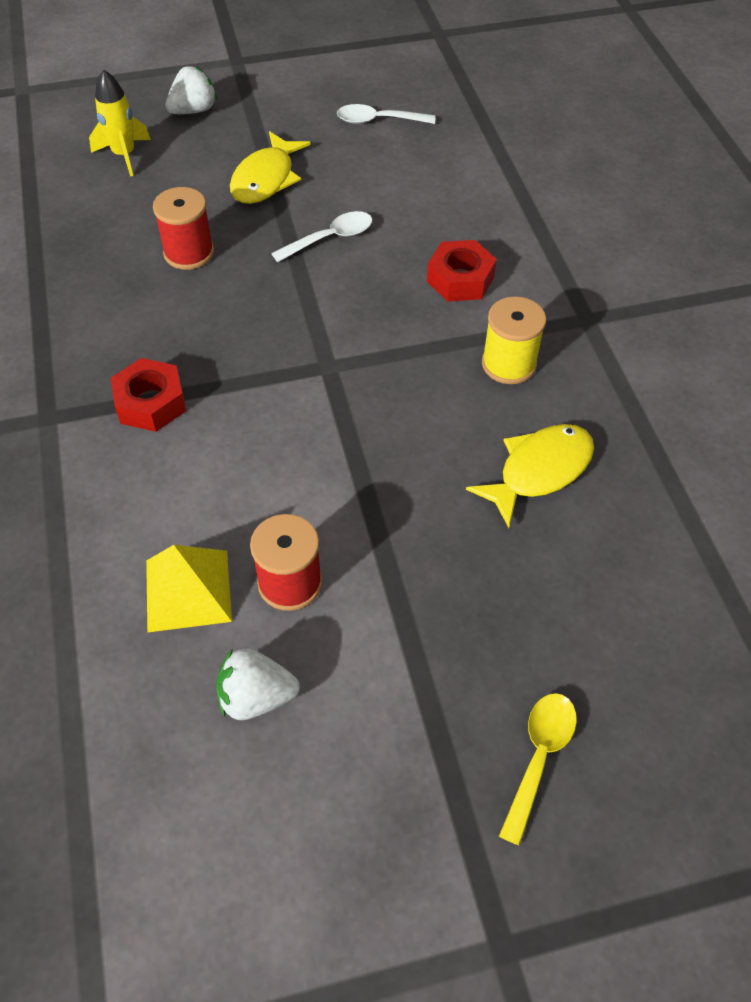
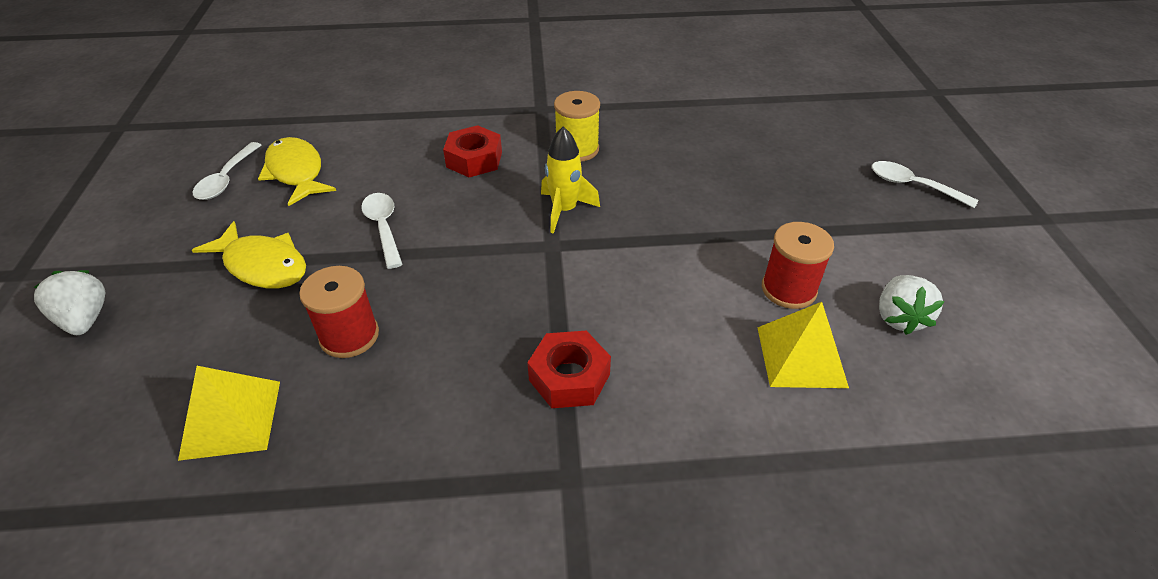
camera: 80 degrees left, 10 degrees down
yellow rocket [89,69,151,176] -> yellow rocket moved to [541,127,600,234]
yellow fish [466,424,594,528] -> yellow fish moved to [258,137,336,206]
yellow spoon [499,693,577,846] -> white spoon [872,161,978,208]
none -> yellow pyramid [178,366,280,461]

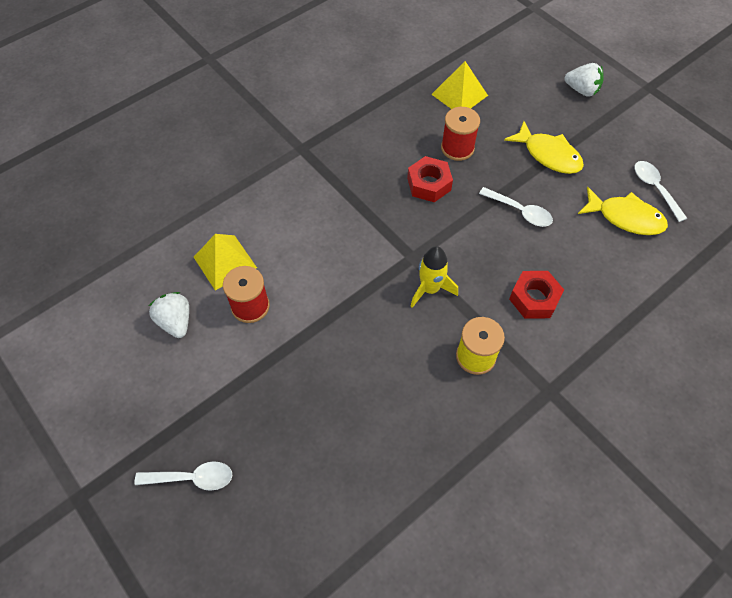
camera: 145 degrees right, 15 degrees up
yellow fish [192,221,306,288] -> yellow fish turned 135 degrees counterclockwise [504,121,584,174]
red nut [527,331,611,408] -> red nut moved to [407,156,453,202]

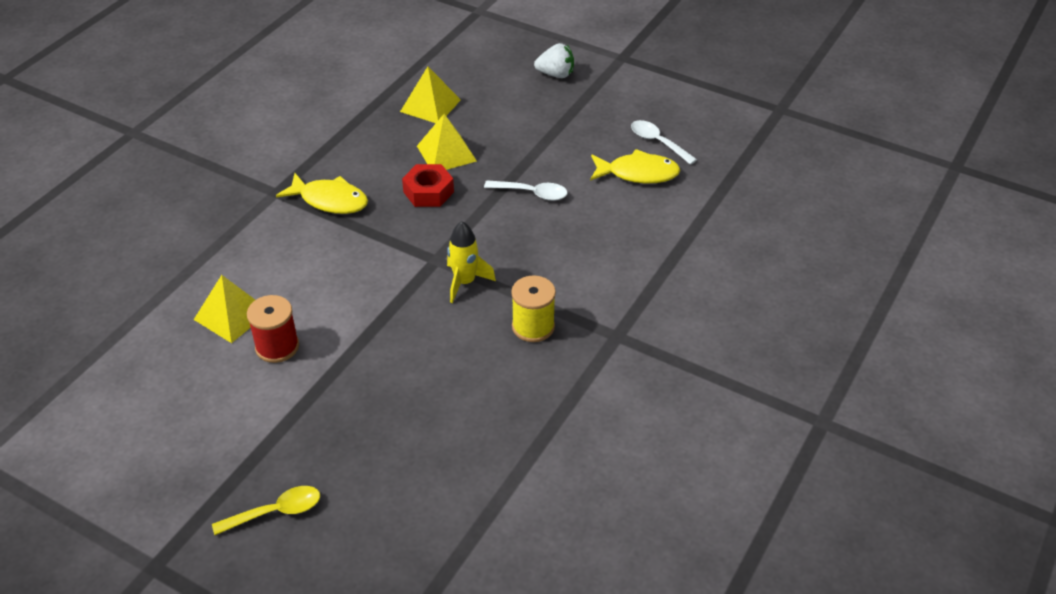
camera: 20 degrees left, 15 degrees down
white spoon [135,461,233,491] -> yellow spoon [212,486,320,535]
white strawberry [149,292,189,338] -> none
red spool [441,107,480,161] -> yellow pyramid [417,114,477,170]
yellow fish [504,121,584,174] -> yellow fish moved to [276,173,368,214]
red nut [509,271,564,319] -> none

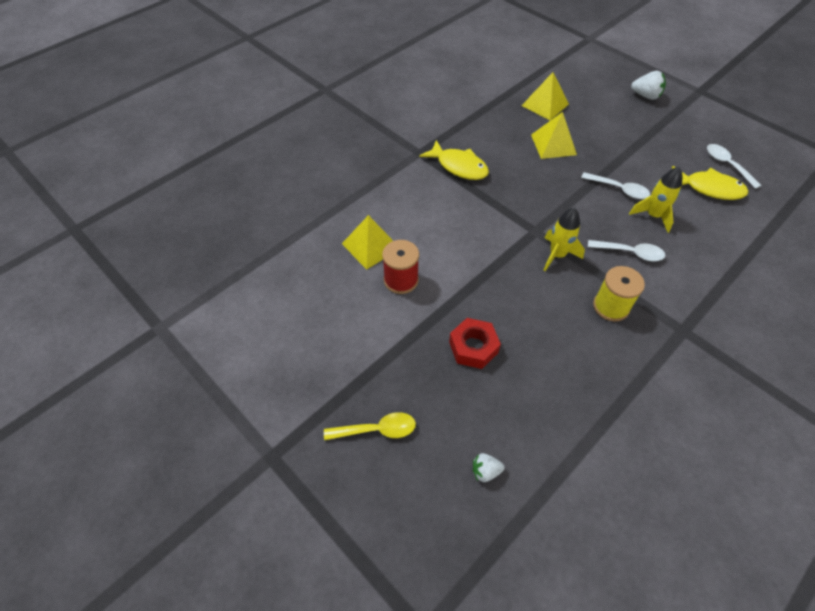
camera: 15 degrees right, 10 degrees up
red nut [402,164,454,207] -> red nut moved to [449,318,501,369]
none -> white strawberry [473,453,505,482]
none -> white spoon [588,240,665,261]
none -> yellow rocket [629,167,683,233]

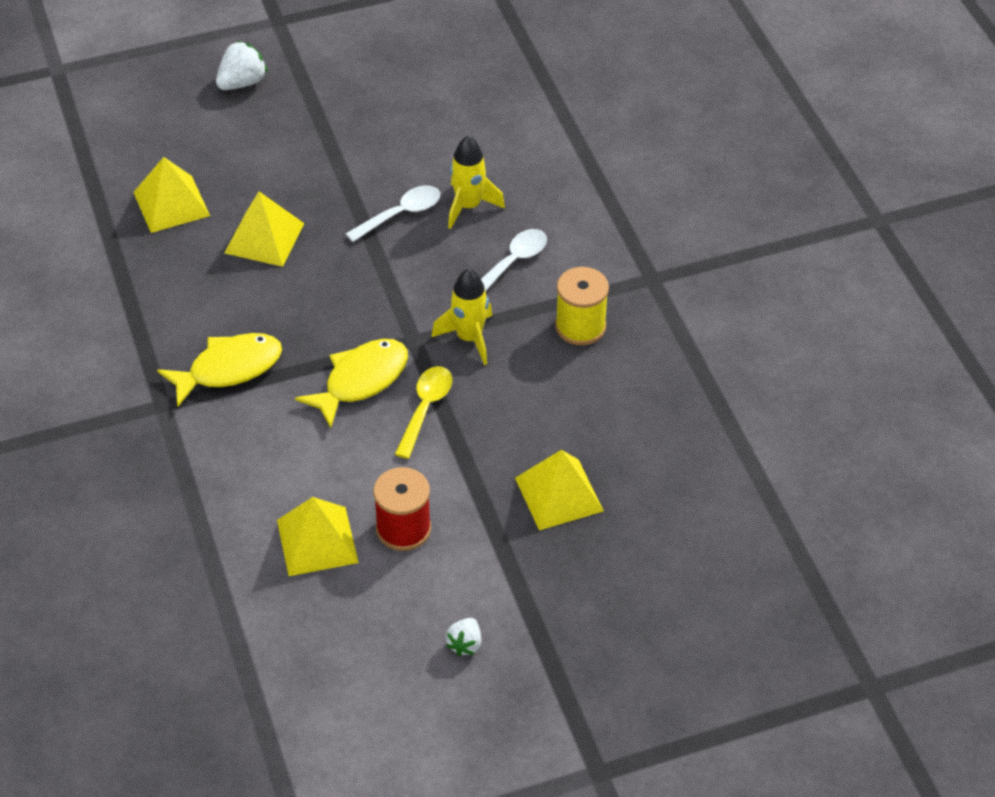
camera: 65 degrees left, 5 degrees down
yellow spoon [324,412,416,440] -> yellow spoon moved to [395,366,452,459]
red nut [449,318,501,369] -> yellow pyramid [515,450,604,530]
white strawberry [473,453,505,482] -> white strawberry moved to [446,618,481,656]
yellow fish [672,166,748,200] -> yellow fish moved to [295,339,408,428]
white spoon [707,144,762,189] -> none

▶ _TO DO_
The stretch to restate runs from the line above containing "none -> white strawberry [473,453,505,482]" through the line containing "white strawberry [473,453,505,482] ->". Copy it word for word, ends included, without pictures.

▶ _TASK ANSWER_
none -> white strawberry [473,453,505,482]
none -> white spoon [588,240,665,261]
none -> yellow rocket [629,167,683,233]

camera: 65 degrees left, 5 degrees down
yellow spoon [324,412,416,440] -> yellow spoon moved to [395,366,452,459]
red nut [449,318,501,369] -> yellow pyramid [515,450,604,530]
white strawberry [473,453,505,482] -> white strawberry moved to [446,618,481,656]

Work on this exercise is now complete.